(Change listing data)
--------------------

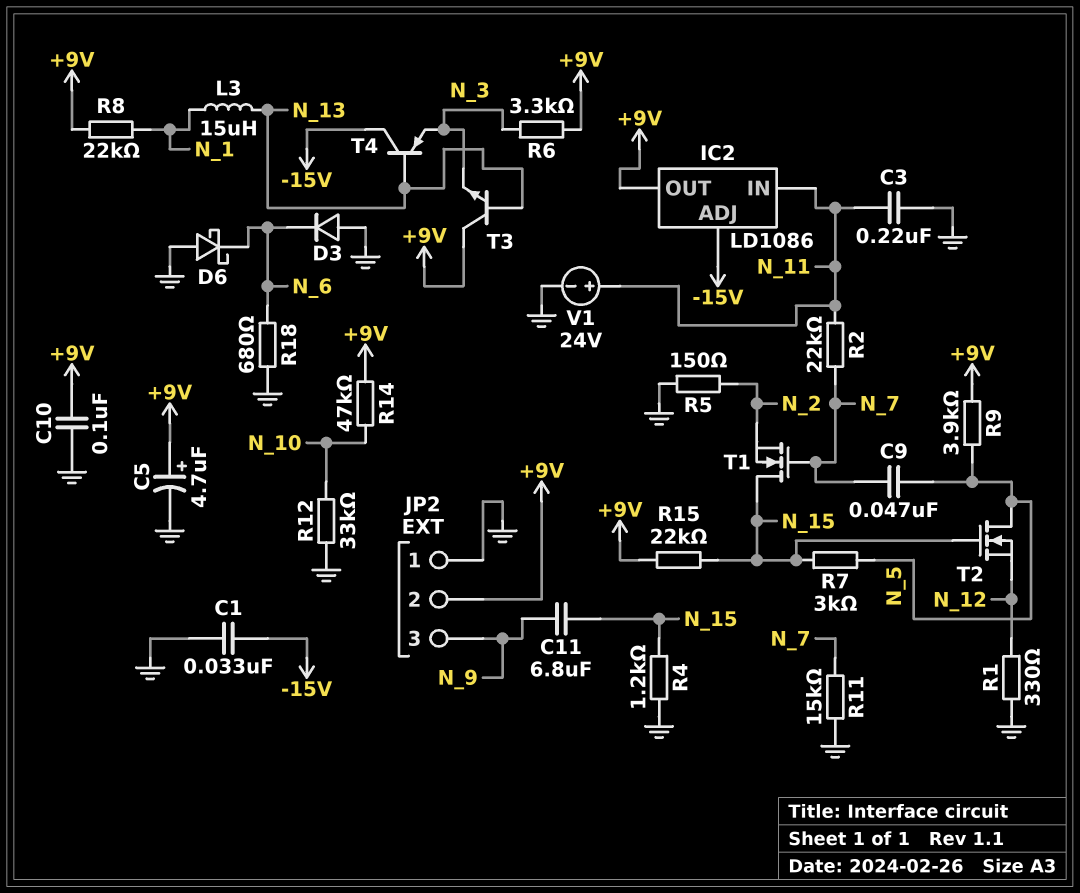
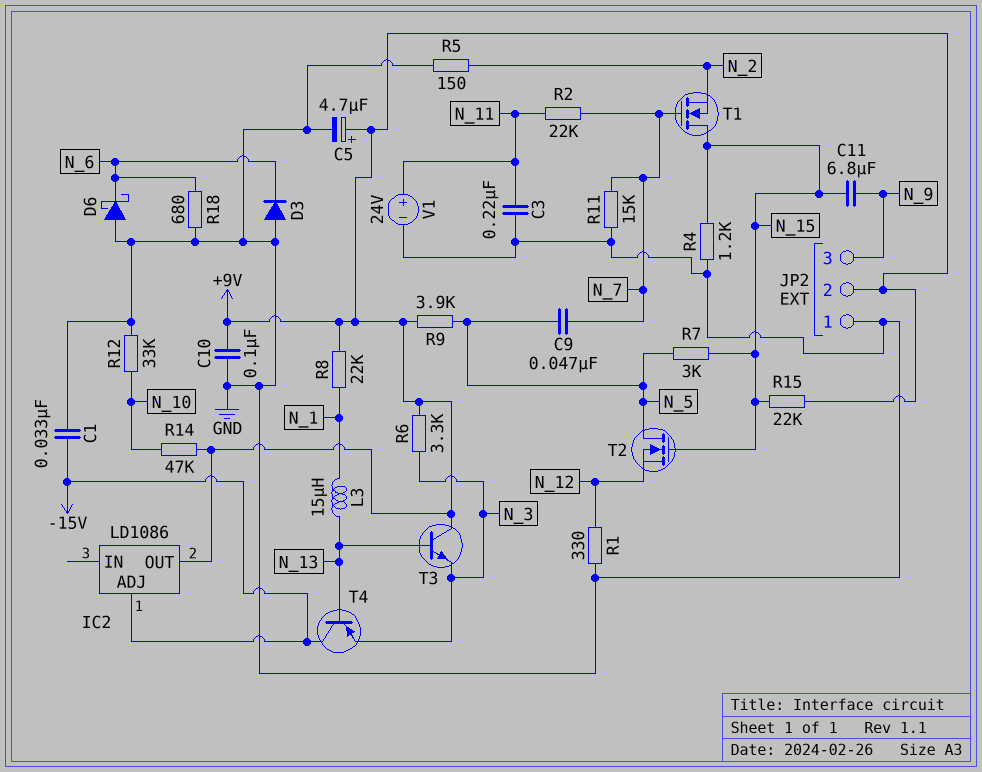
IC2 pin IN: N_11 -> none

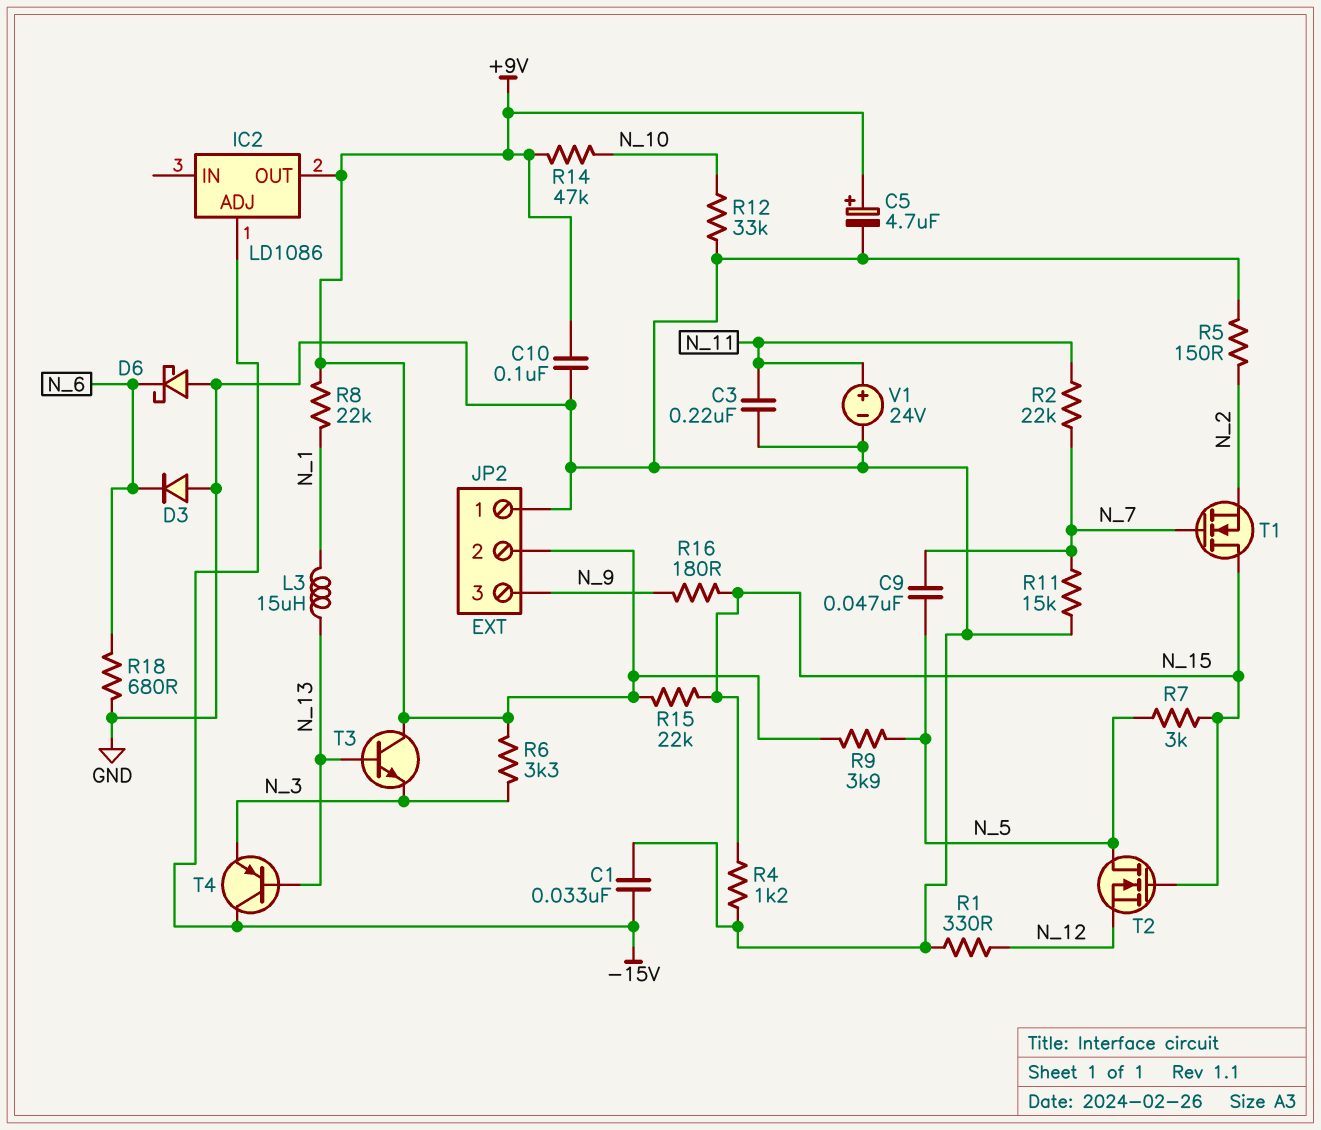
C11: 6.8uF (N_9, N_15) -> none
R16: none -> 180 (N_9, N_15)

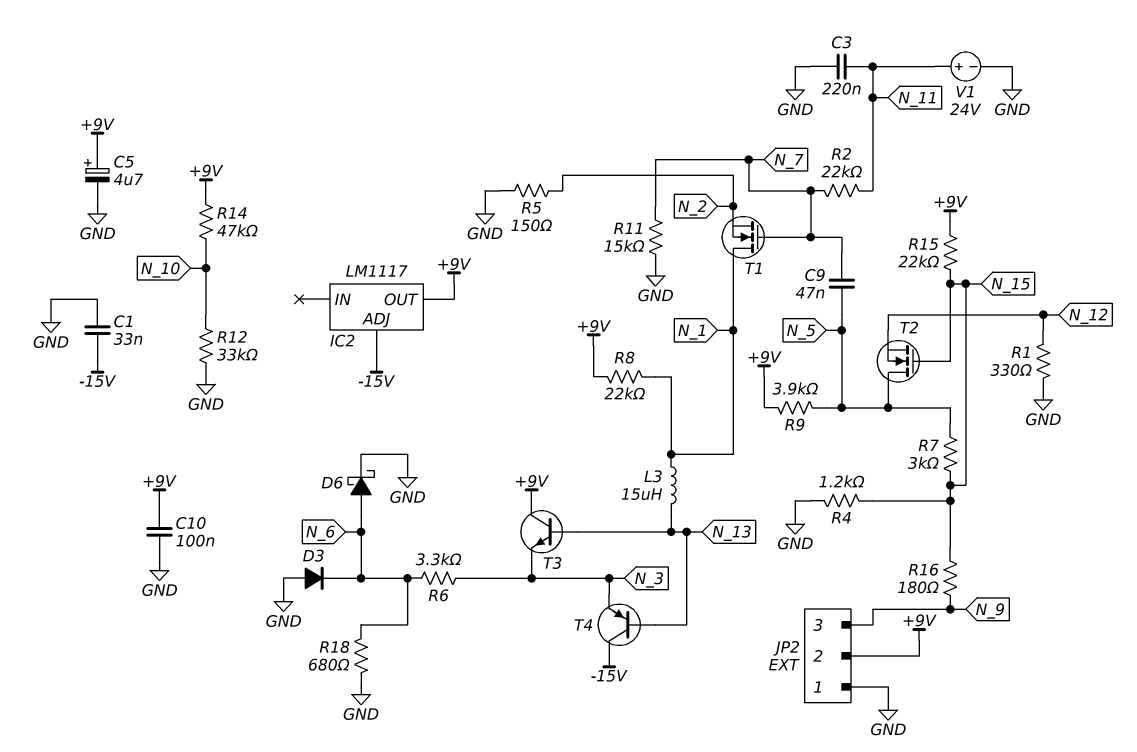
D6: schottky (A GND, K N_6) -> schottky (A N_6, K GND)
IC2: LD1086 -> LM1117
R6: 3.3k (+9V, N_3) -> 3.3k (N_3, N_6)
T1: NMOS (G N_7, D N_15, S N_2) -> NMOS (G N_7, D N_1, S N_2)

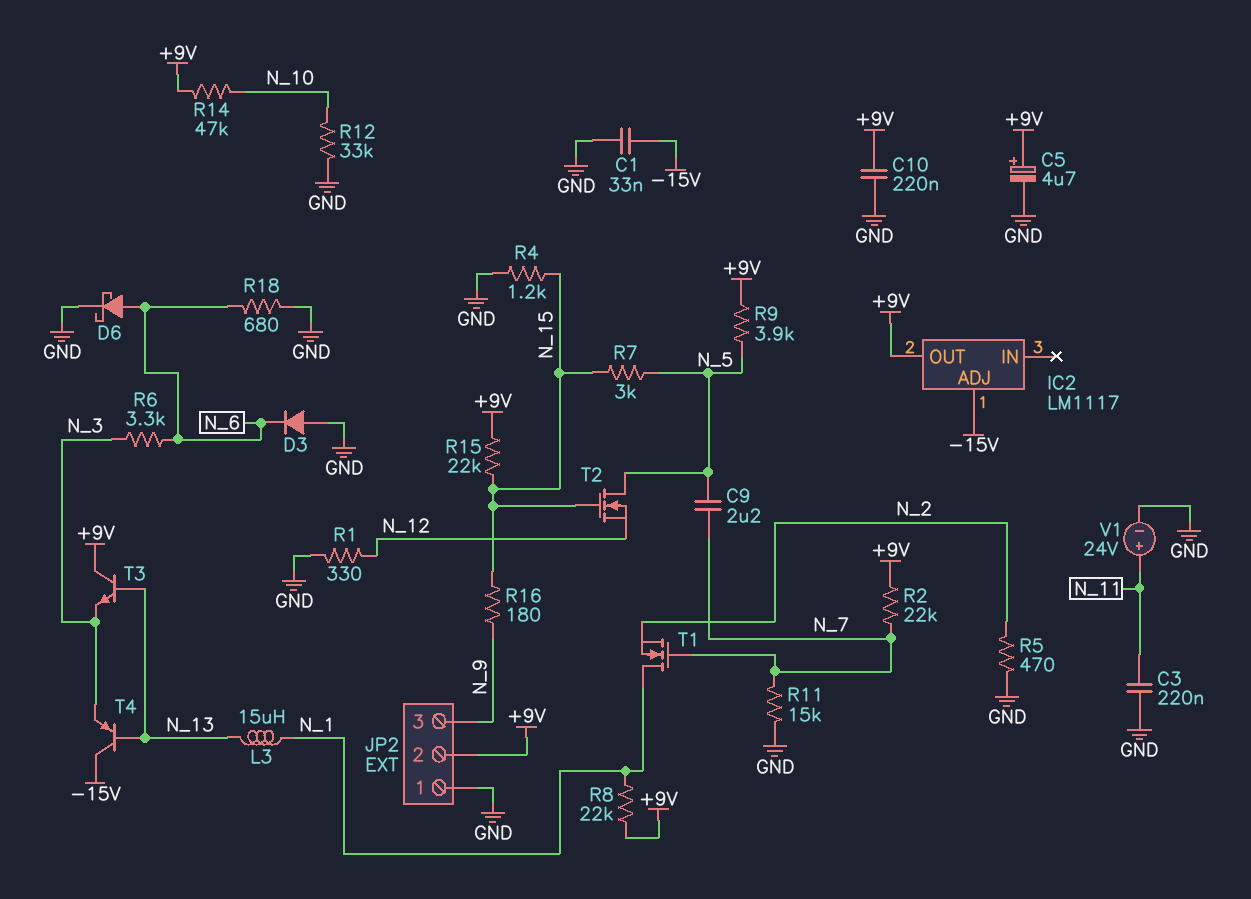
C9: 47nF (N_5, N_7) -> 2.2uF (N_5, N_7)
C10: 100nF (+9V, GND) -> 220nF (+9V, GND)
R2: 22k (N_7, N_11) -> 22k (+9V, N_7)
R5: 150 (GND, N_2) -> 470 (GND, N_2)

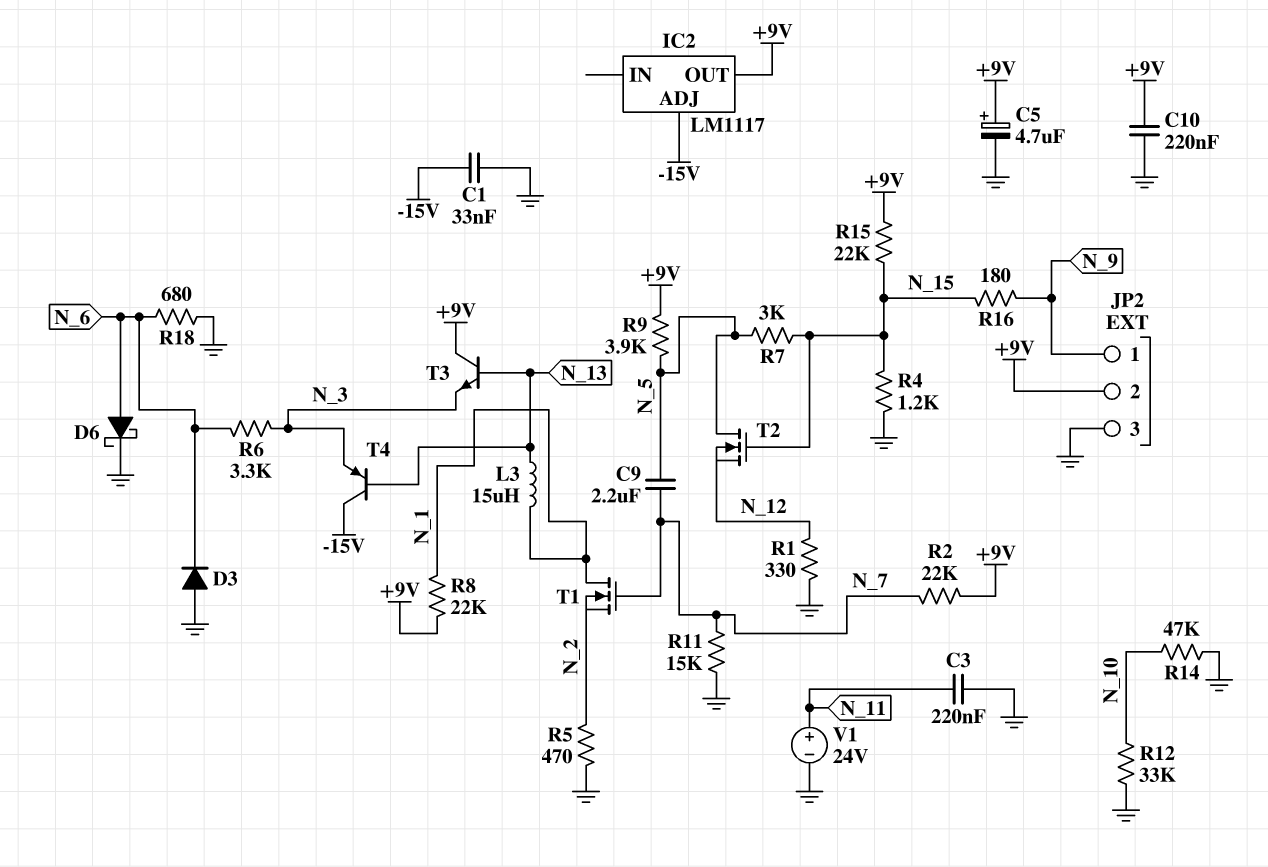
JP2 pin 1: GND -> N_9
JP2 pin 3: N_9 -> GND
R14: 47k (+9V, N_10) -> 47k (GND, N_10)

--------------------

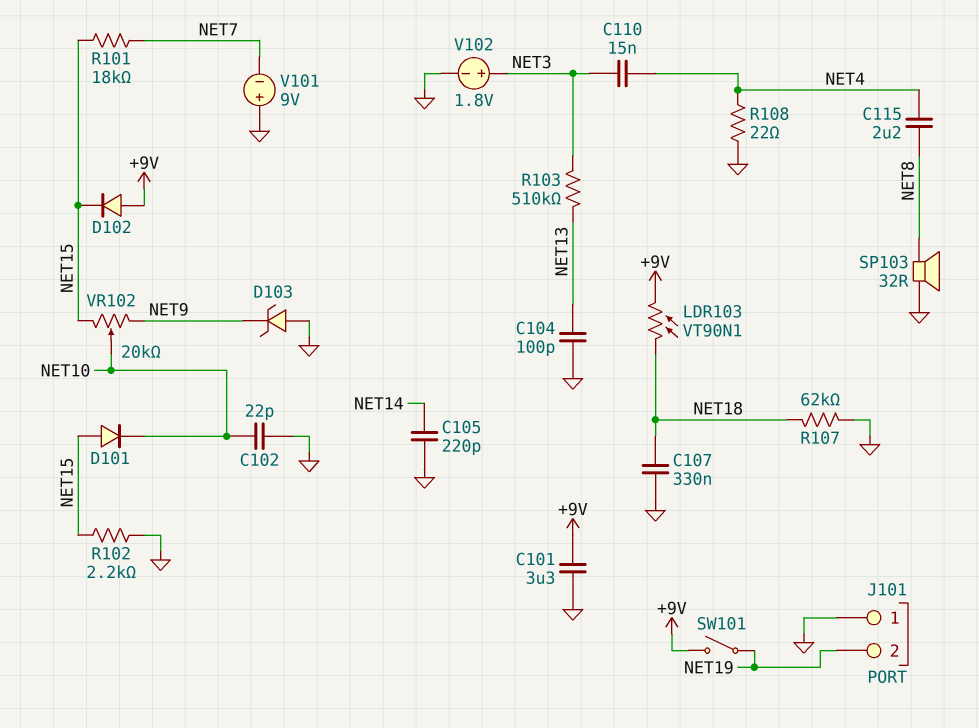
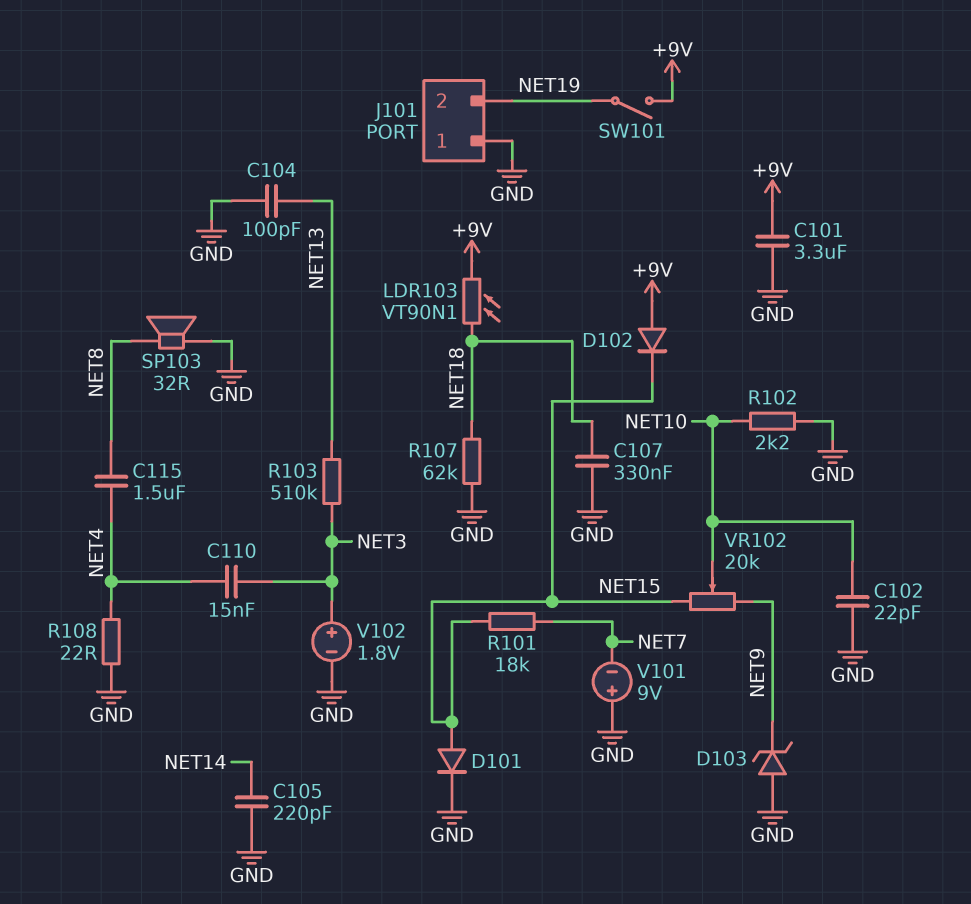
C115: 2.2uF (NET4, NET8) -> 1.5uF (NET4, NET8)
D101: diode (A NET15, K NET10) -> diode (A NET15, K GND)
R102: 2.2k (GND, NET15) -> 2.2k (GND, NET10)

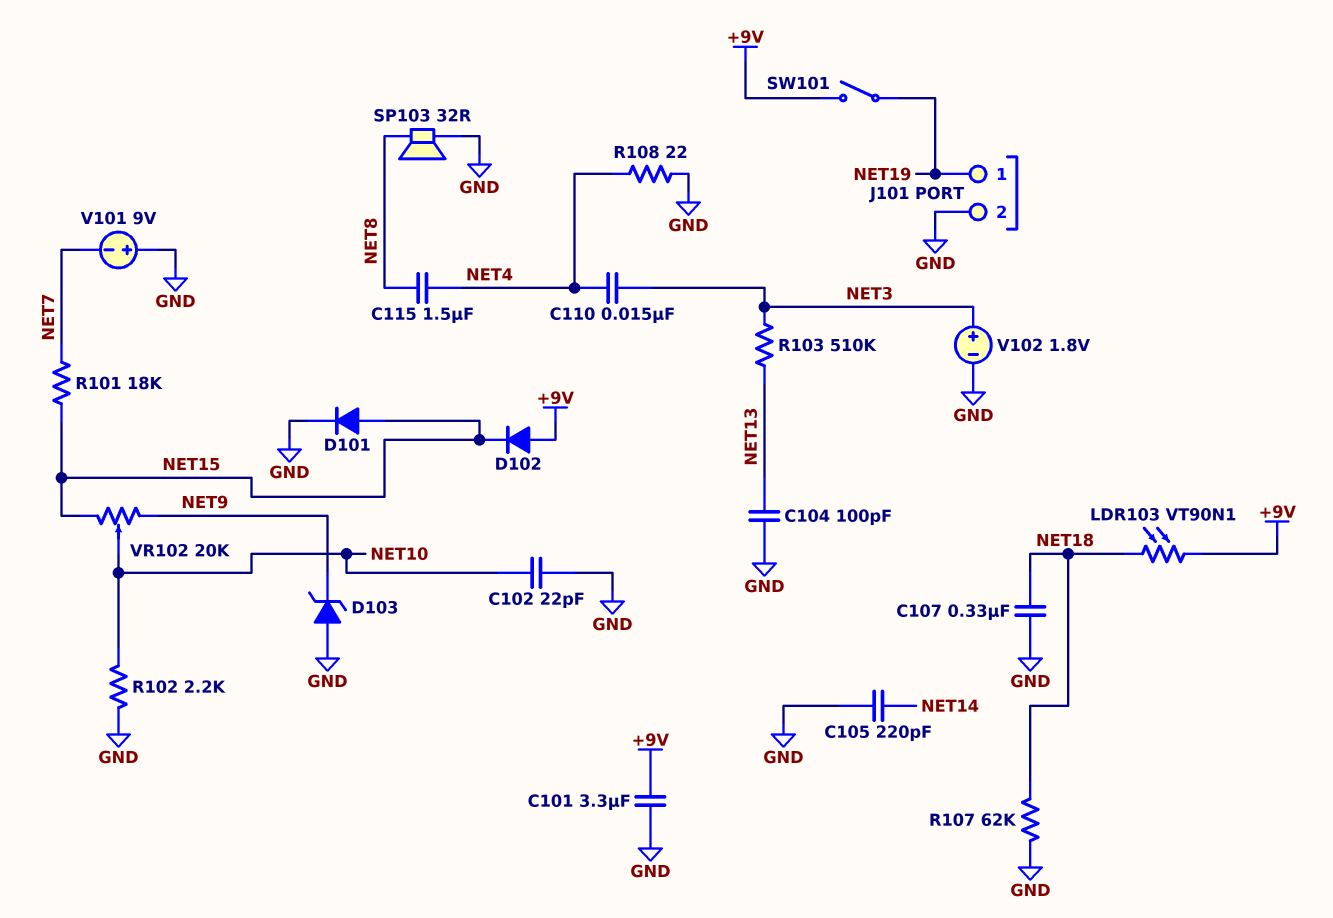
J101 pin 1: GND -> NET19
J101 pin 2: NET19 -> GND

--------------------

◆ The problem: To complete this exercise, transcribe exactly the lines above from the one that holds "C10: 100nF (+9V, GND) -> 220nF (+9V, GND)" through the one that holds "R14: 47k (+9V, N_10) -> 47k (GND, N_10)". Pictures stay out.

◆ Result for this exercise:
C10: 100nF (+9V, GND) -> 220nF (+9V, GND)
R2: 22k (N_7, N_11) -> 22k (+9V, N_7)
R5: 150 (GND, N_2) -> 470 (GND, N_2)

JP2 pin 1: GND -> N_9
JP2 pin 3: N_9 -> GND
R14: 47k (+9V, N_10) -> 47k (GND, N_10)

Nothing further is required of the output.